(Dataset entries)
-------------------------
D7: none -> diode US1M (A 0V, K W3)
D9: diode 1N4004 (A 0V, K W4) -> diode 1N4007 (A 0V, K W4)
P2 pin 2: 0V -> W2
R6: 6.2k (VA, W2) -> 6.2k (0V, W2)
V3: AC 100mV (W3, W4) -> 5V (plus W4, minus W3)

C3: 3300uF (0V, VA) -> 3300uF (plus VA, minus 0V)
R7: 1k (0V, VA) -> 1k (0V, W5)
-------------------------
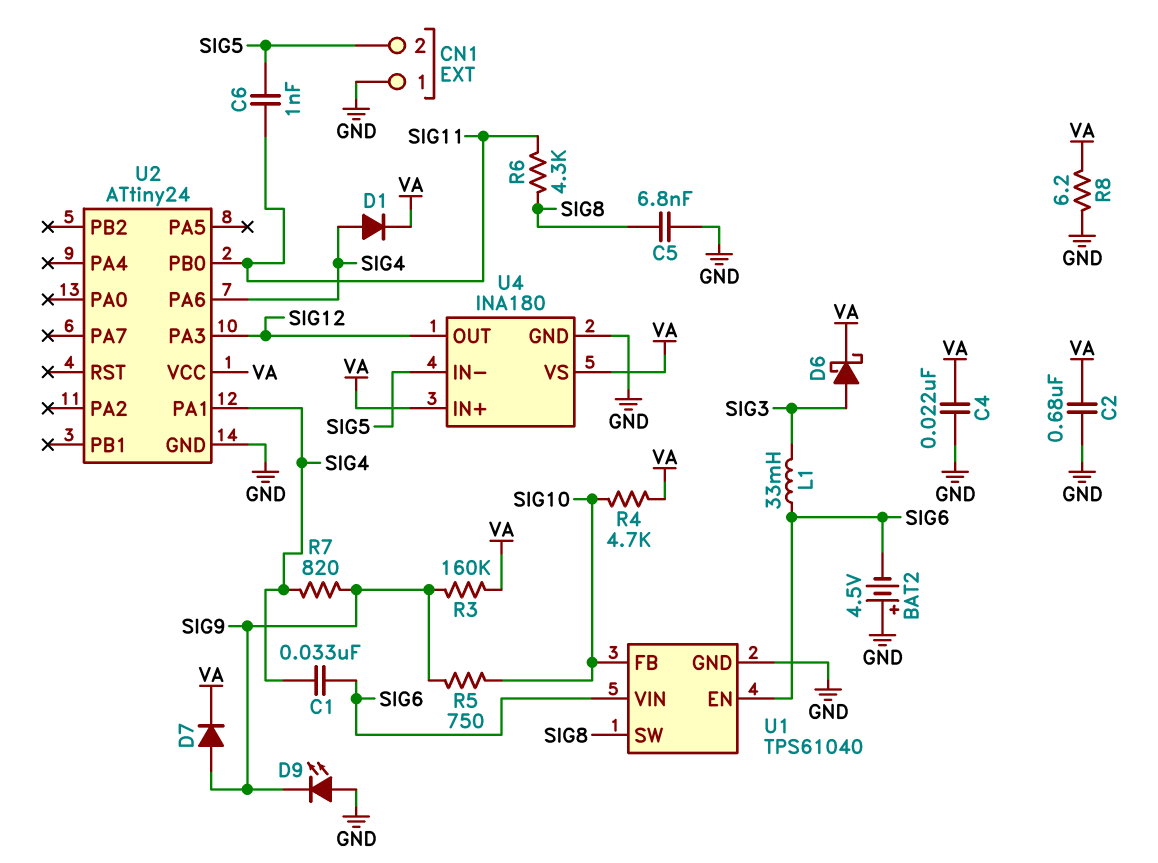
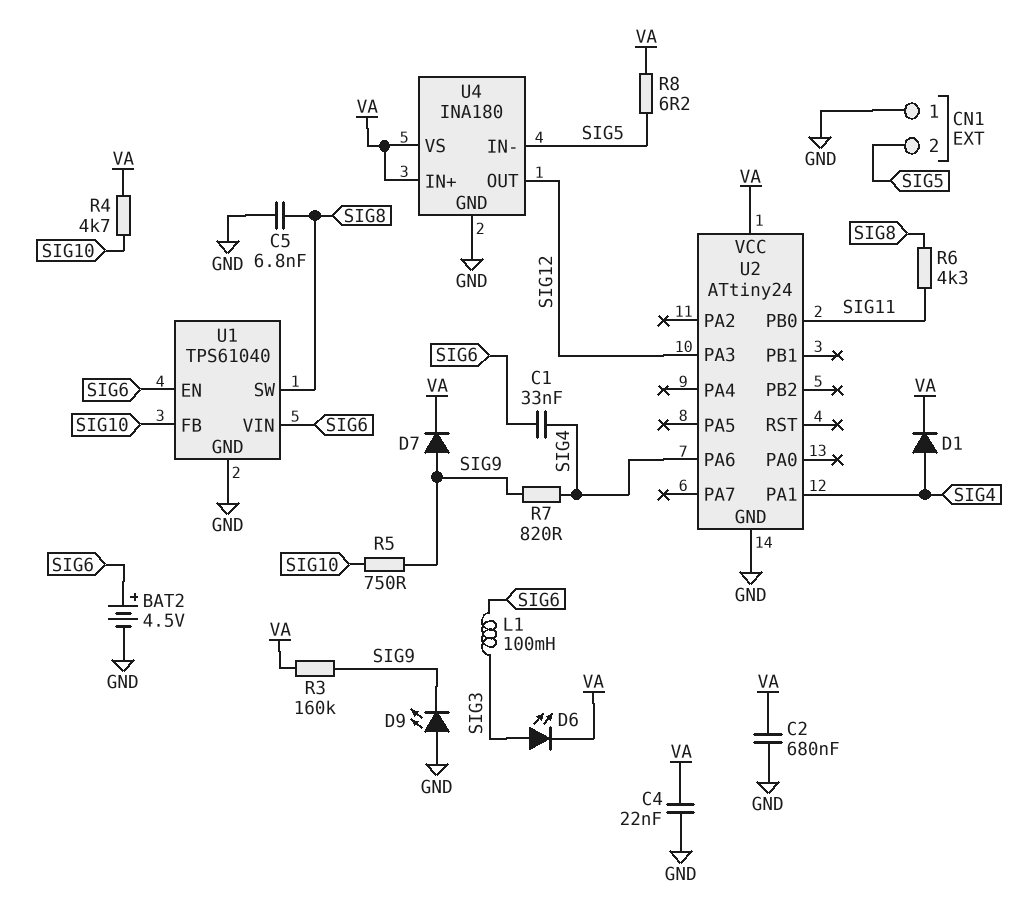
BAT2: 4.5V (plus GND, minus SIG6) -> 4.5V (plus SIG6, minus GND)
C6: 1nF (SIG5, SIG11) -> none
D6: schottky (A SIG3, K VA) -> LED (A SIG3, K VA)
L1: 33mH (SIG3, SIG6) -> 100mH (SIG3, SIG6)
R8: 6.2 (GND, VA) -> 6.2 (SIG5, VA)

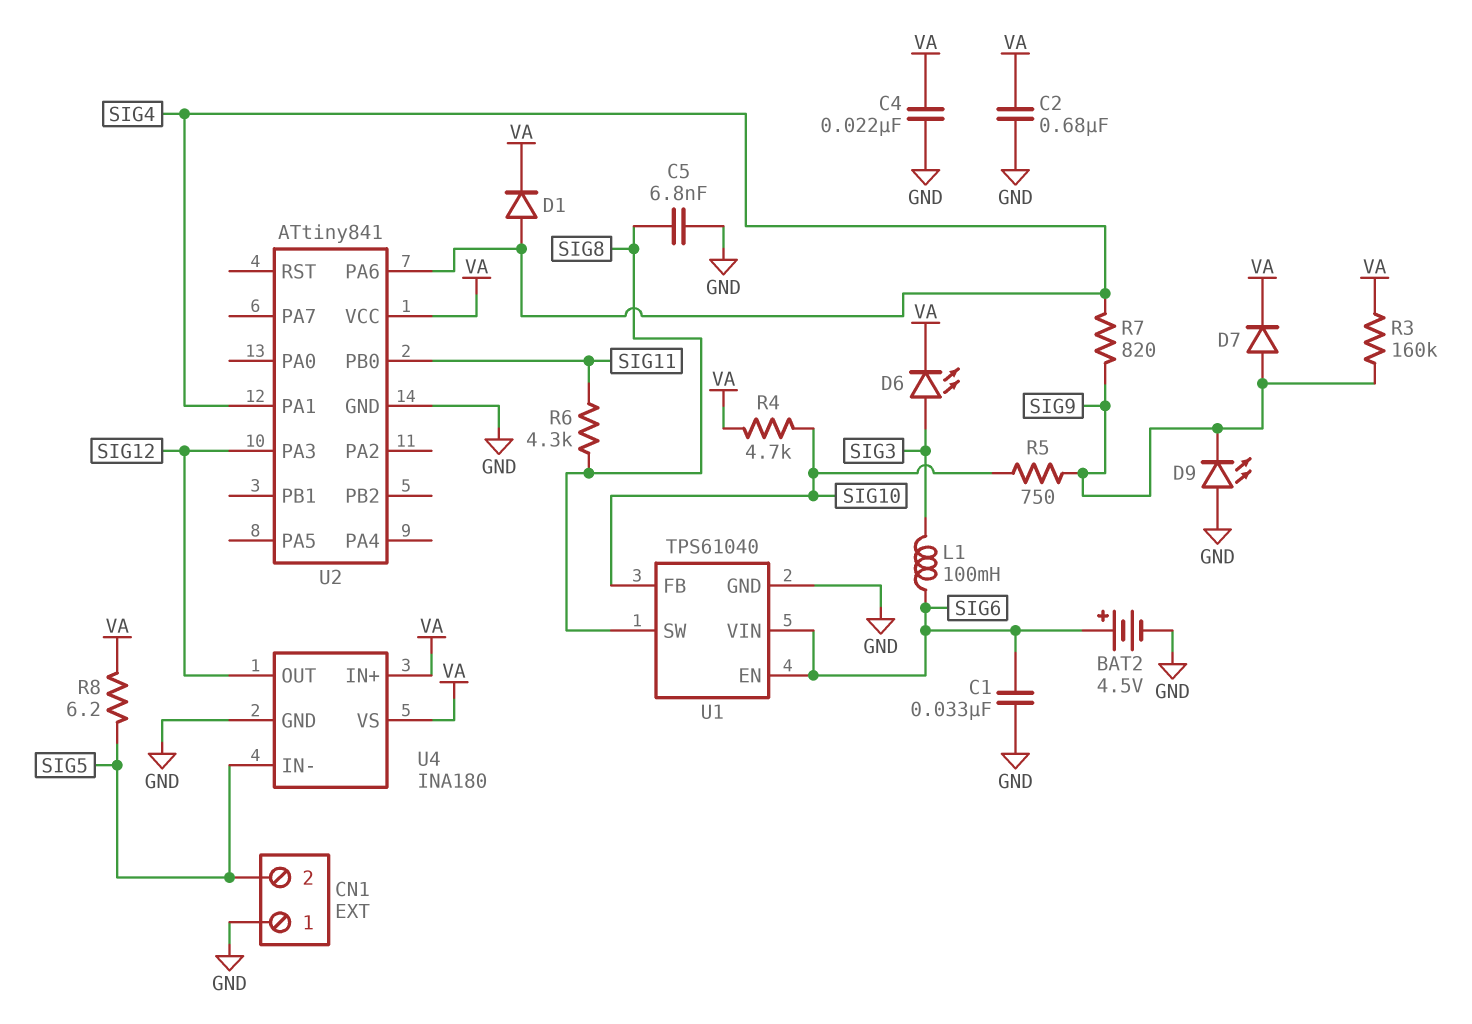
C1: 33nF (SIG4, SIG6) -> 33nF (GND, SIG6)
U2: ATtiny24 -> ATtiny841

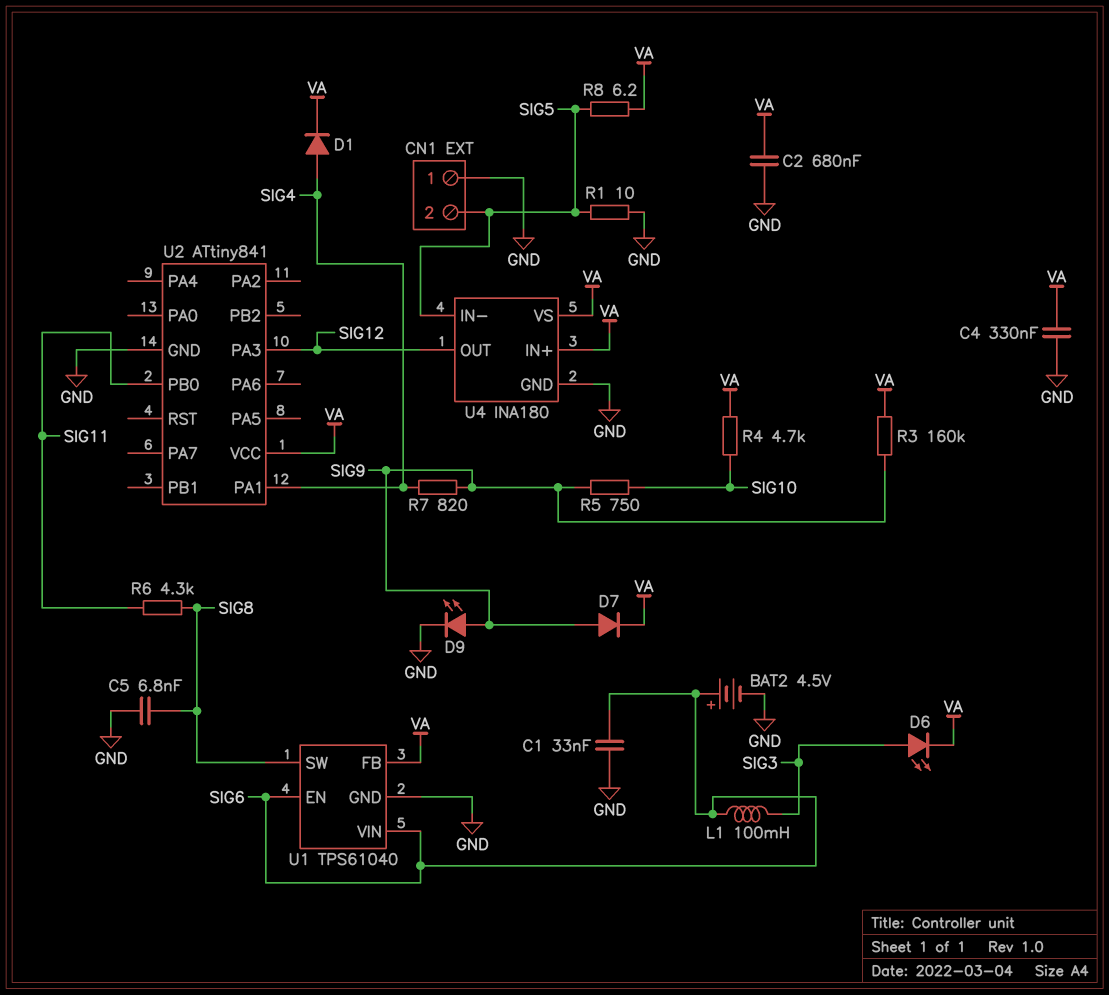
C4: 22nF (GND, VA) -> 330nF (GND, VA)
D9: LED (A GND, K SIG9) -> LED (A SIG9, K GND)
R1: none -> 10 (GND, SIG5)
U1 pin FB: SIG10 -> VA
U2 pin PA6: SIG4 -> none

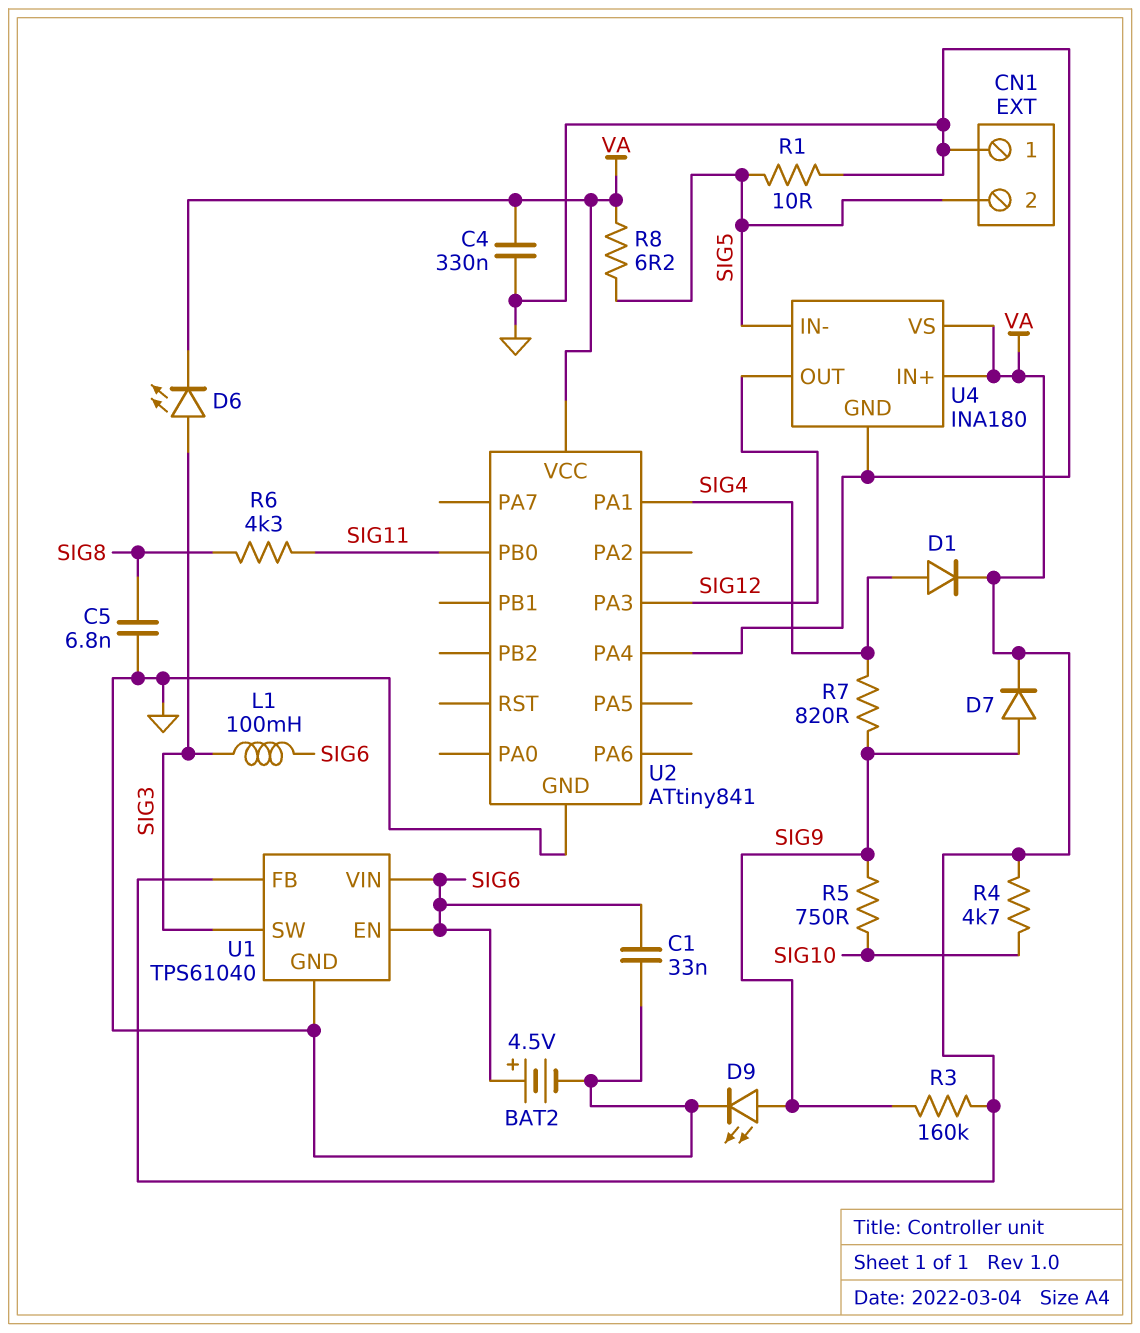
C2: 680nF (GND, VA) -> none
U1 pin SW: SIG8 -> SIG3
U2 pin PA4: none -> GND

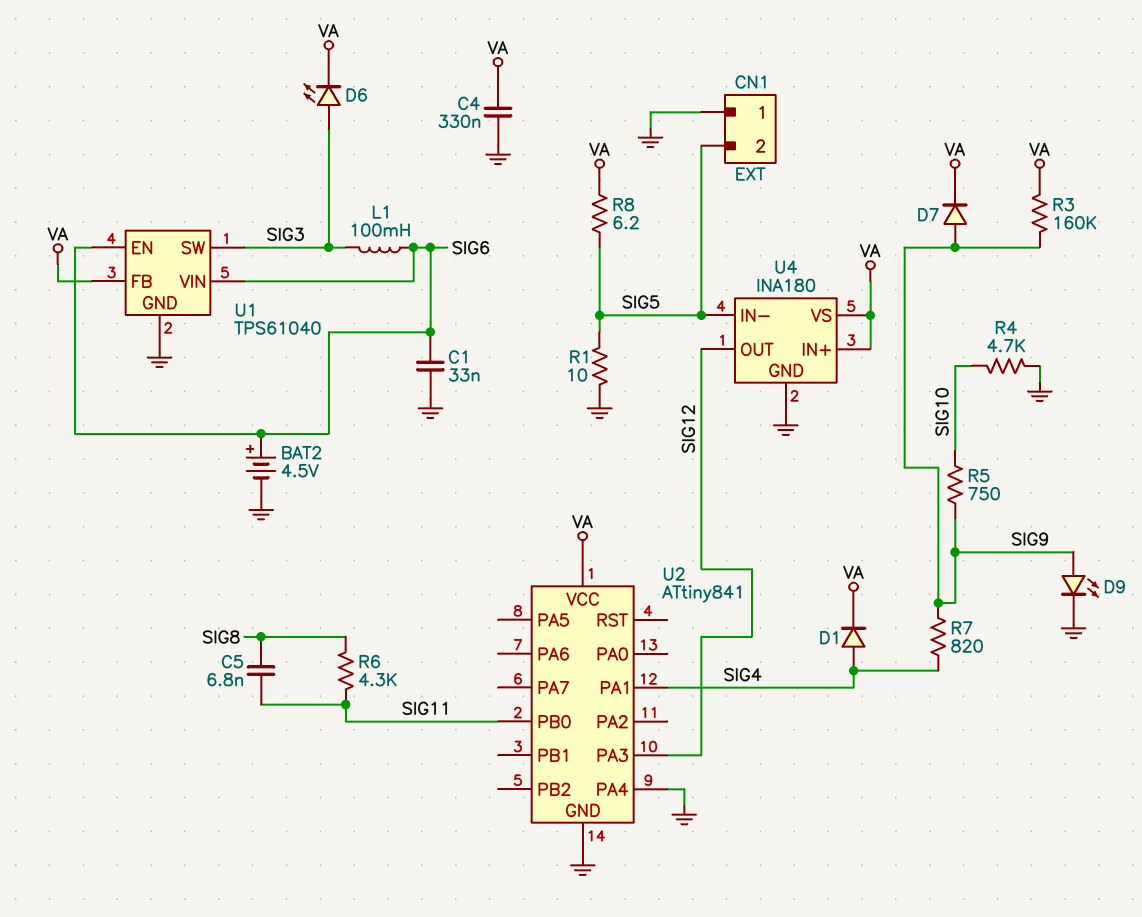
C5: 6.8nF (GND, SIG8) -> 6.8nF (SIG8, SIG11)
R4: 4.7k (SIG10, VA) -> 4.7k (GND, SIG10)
-------------------------
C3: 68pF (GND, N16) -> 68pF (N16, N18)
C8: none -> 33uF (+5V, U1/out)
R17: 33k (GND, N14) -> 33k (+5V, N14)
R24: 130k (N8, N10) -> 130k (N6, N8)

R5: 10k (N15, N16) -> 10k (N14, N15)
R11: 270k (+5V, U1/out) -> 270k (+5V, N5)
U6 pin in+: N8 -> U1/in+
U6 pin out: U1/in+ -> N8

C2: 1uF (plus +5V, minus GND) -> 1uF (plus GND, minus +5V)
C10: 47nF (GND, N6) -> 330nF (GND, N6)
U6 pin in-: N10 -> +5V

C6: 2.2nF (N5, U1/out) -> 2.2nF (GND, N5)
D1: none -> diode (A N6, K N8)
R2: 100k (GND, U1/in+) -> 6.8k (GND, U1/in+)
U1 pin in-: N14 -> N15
-------------------------
## EXERCISE OBJECTIVE
From the records above, copy only the lines starting with the line that holds "D1: none -> diode (A N6, K N8)" and going on through the line that holds "U1 pin in-: N14 -> N15", exactly as written.

## REPLY TO THE TASK
D1: none -> diode (A N6, K N8)
R2: 100k (GND, U1/in+) -> 6.8k (GND, U1/in+)
U1 pin in-: N14 -> N15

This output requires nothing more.